Work to be completed:
What this exercise needs is every entry restated as written, with no pictures.

(Beginning of Data for analysis)

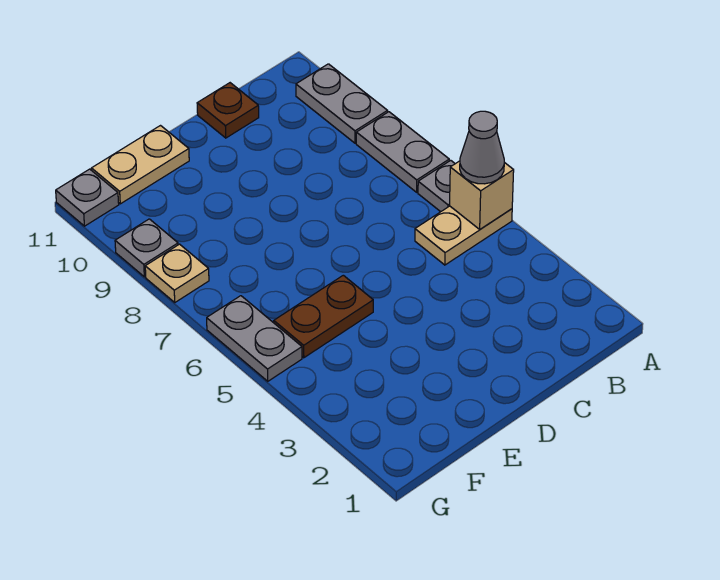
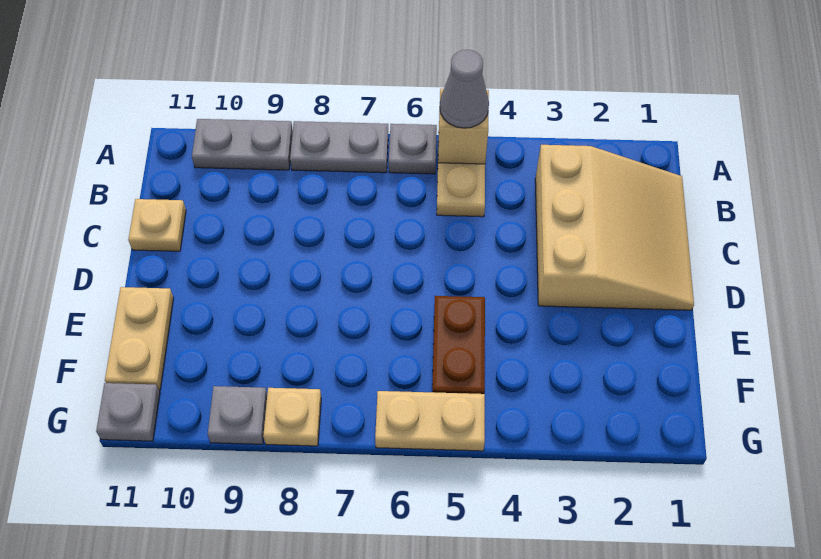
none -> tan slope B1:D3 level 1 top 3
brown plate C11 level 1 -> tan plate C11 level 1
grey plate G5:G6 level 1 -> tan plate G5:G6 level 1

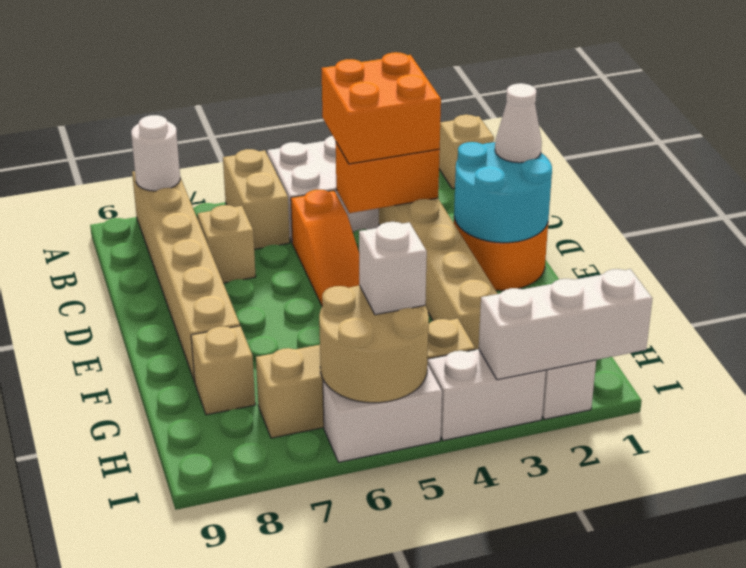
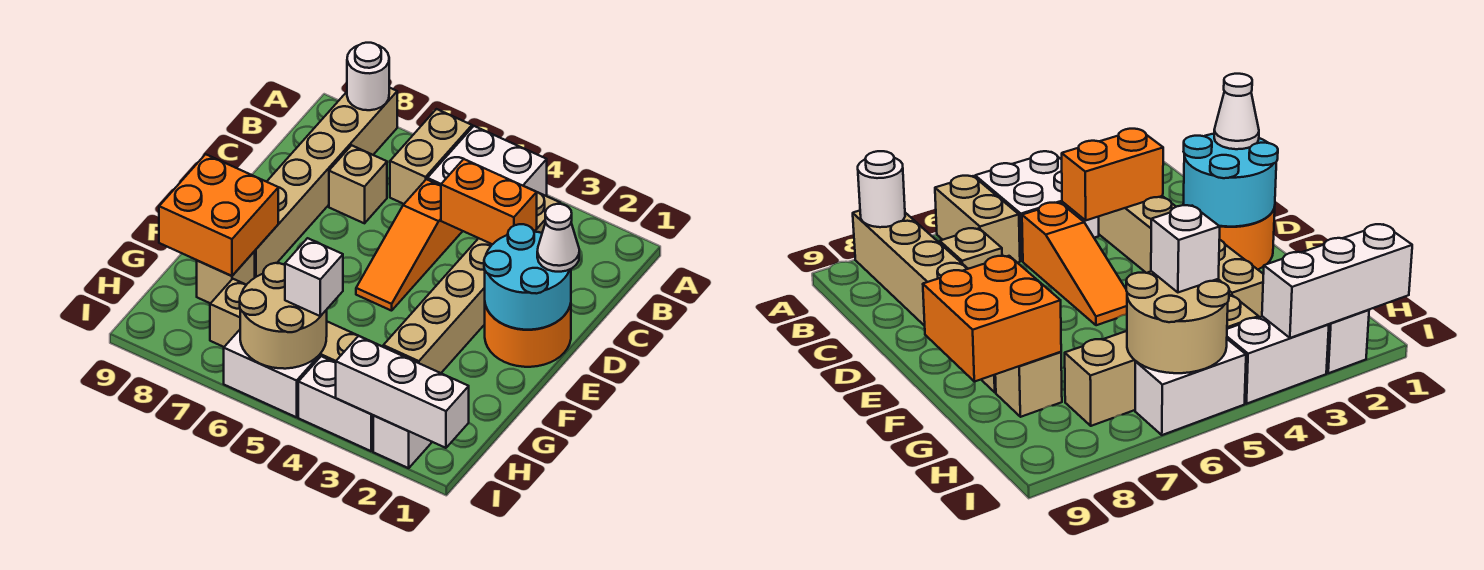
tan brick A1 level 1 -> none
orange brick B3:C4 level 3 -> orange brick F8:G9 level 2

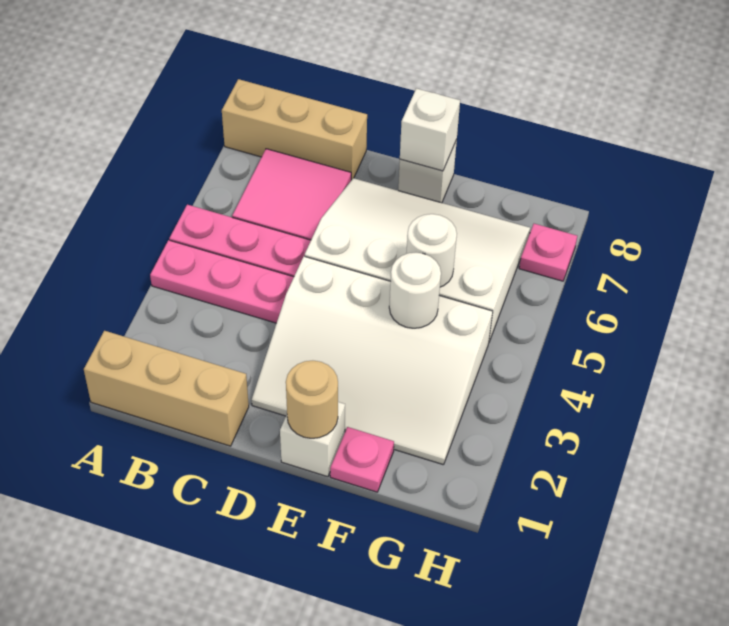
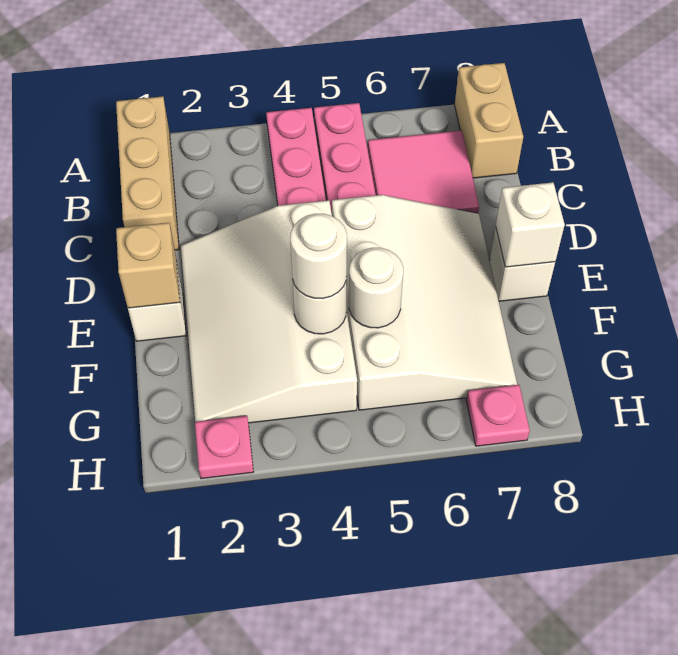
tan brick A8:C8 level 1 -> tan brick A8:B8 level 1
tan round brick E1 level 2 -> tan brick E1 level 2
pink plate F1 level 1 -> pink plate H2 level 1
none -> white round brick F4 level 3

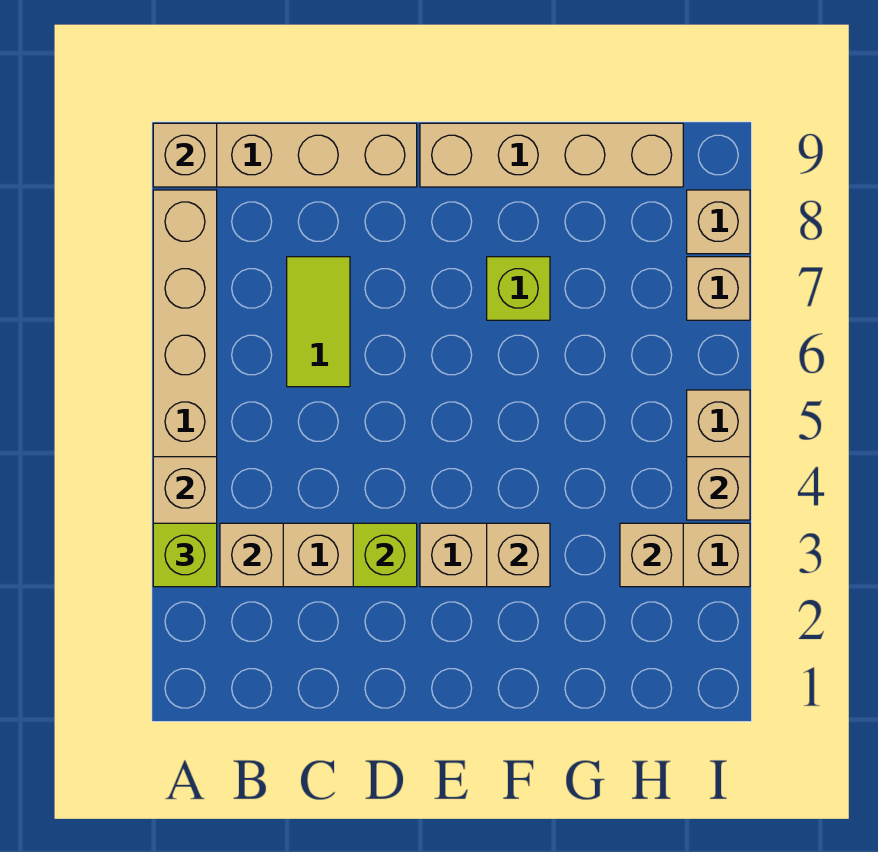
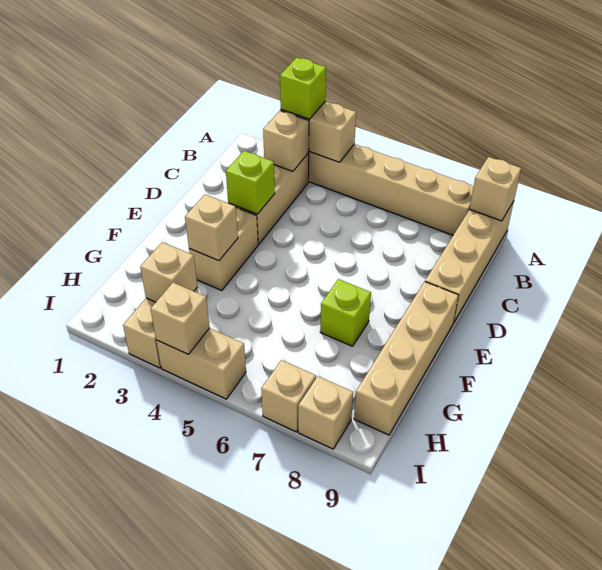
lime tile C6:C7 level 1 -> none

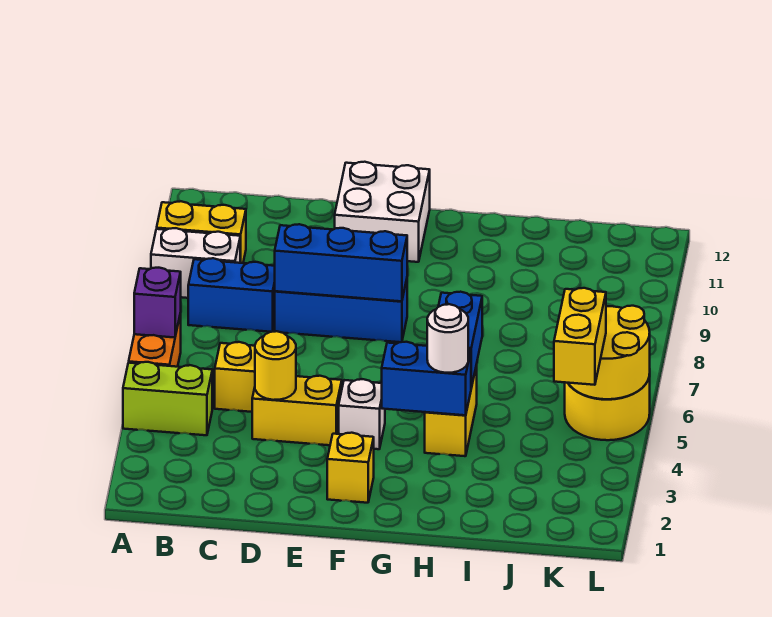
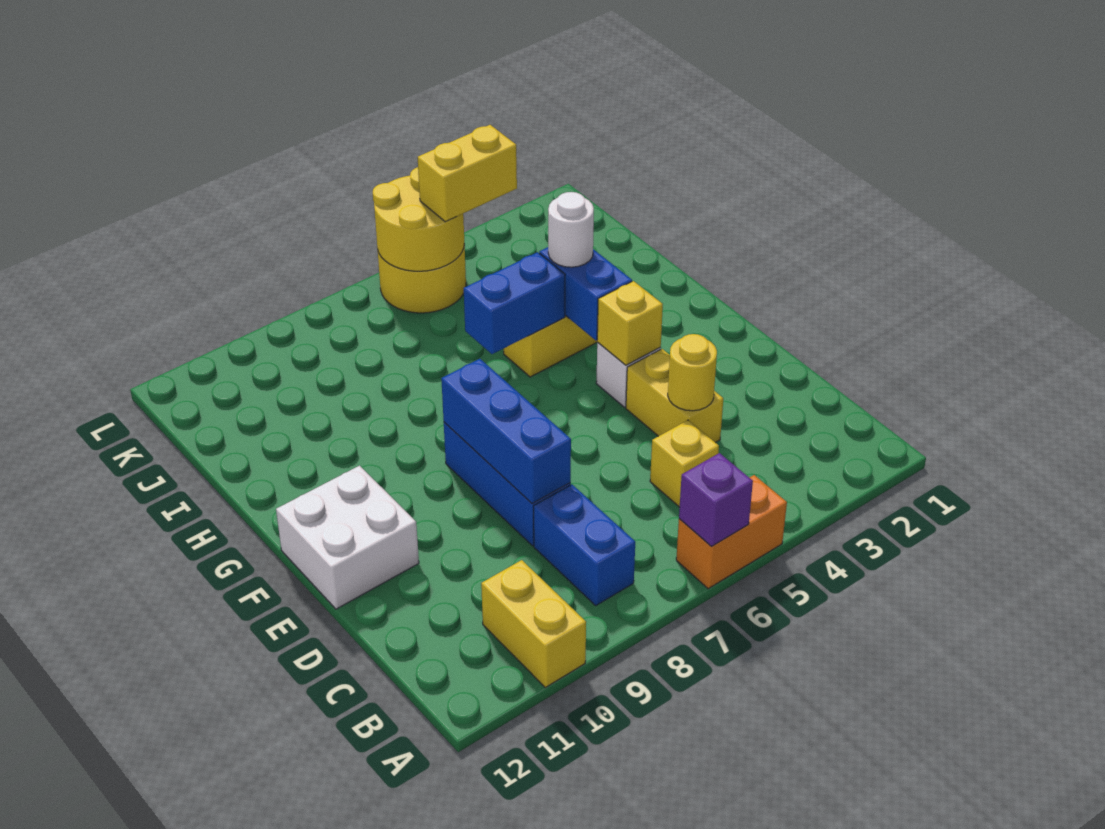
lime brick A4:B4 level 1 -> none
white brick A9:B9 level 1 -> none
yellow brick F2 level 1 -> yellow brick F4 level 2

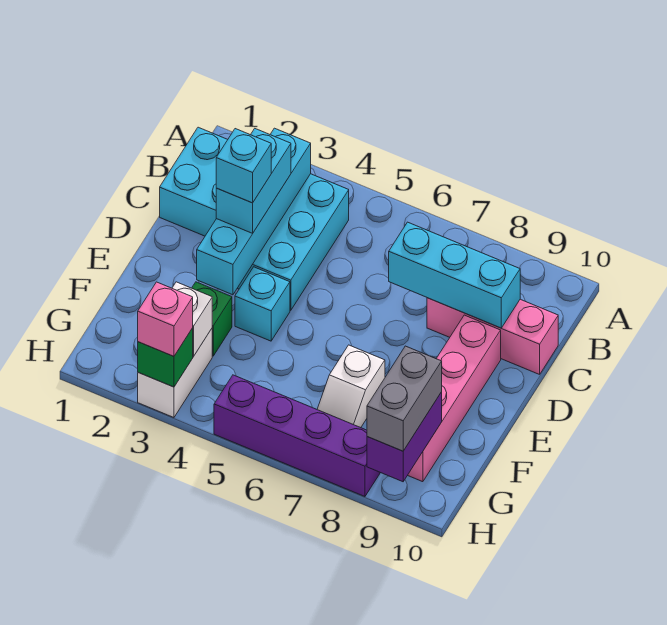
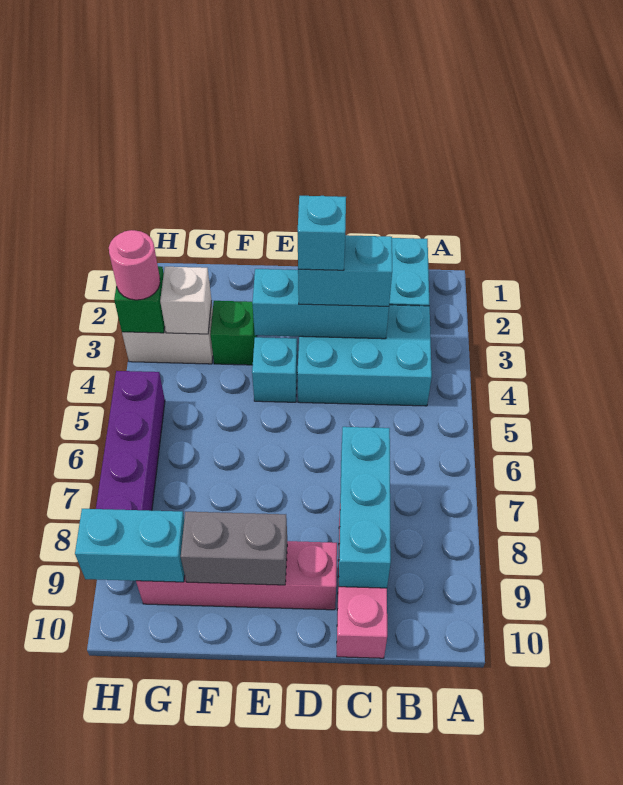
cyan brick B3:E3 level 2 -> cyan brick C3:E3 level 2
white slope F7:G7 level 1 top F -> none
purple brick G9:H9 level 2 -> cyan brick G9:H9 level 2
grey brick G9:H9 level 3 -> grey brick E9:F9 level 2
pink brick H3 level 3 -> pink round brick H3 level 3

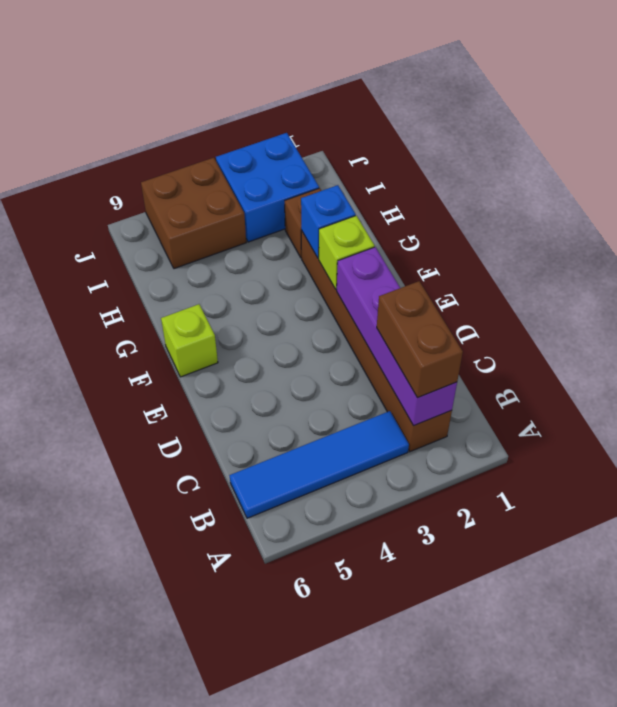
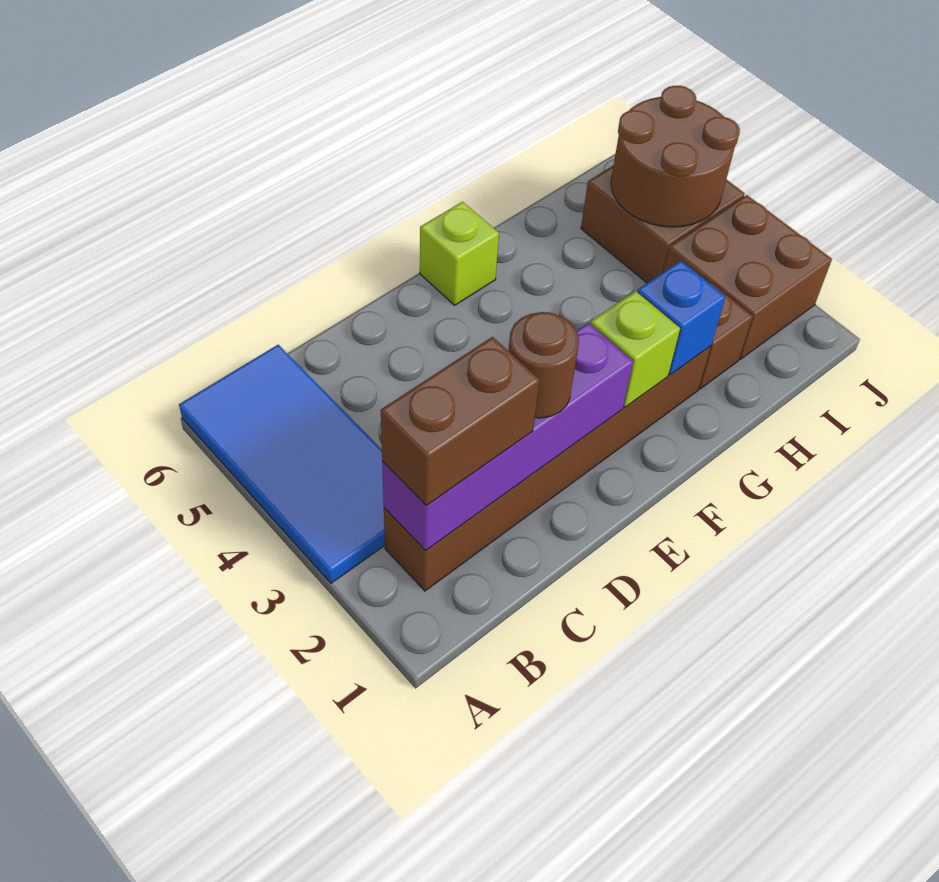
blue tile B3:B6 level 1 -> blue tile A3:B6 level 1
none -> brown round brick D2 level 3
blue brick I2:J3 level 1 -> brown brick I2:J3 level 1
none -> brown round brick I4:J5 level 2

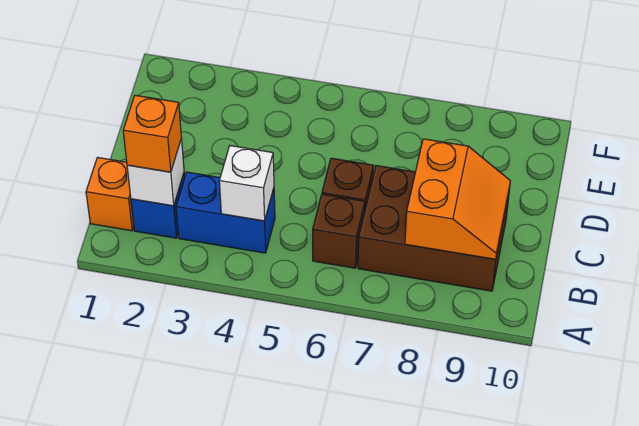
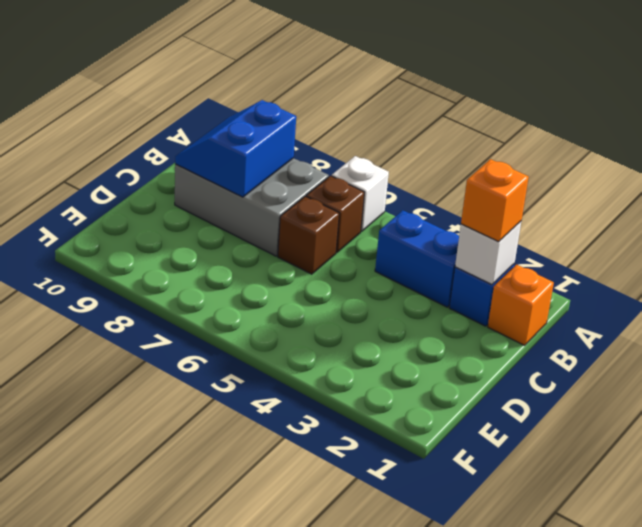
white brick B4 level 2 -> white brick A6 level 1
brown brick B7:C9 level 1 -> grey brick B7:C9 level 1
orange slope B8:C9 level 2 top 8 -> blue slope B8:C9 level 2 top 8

(End of Data for analysis)

Solution for this exercise:
none -> tan slope B1:D3 level 1 top 3
brown plate C11 level 1 -> tan plate C11 level 1
grey plate G5:G6 level 1 -> tan plate G5:G6 level 1

tan brick A1 level 1 -> none
orange brick B3:C4 level 3 -> orange brick F8:G9 level 2

tan brick A8:C8 level 1 -> tan brick A8:B8 level 1
tan round brick E1 level 2 -> tan brick E1 level 2
pink plate F1 level 1 -> pink plate H2 level 1
none -> white round brick F4 level 3

lime tile C6:C7 level 1 -> none

lime brick A4:B4 level 1 -> none
white brick A9:B9 level 1 -> none
yellow brick F2 level 1 -> yellow brick F4 level 2

cyan brick B3:E3 level 2 -> cyan brick C3:E3 level 2
white slope F7:G7 level 1 top F -> none
purple brick G9:H9 level 2 -> cyan brick G9:H9 level 2
grey brick G9:H9 level 3 -> grey brick E9:F9 level 2
pink brick H3 level 3 -> pink round brick H3 level 3

blue tile B3:B6 level 1 -> blue tile A3:B6 level 1
none -> brown round brick D2 level 3
blue brick I2:J3 level 1 -> brown brick I2:J3 level 1
none -> brown round brick I4:J5 level 2

white brick B4 level 2 -> white brick A6 level 1
brown brick B7:C9 level 1 -> grey brick B7:C9 level 1
orange slope B8:C9 level 2 top 8 -> blue slope B8:C9 level 2 top 8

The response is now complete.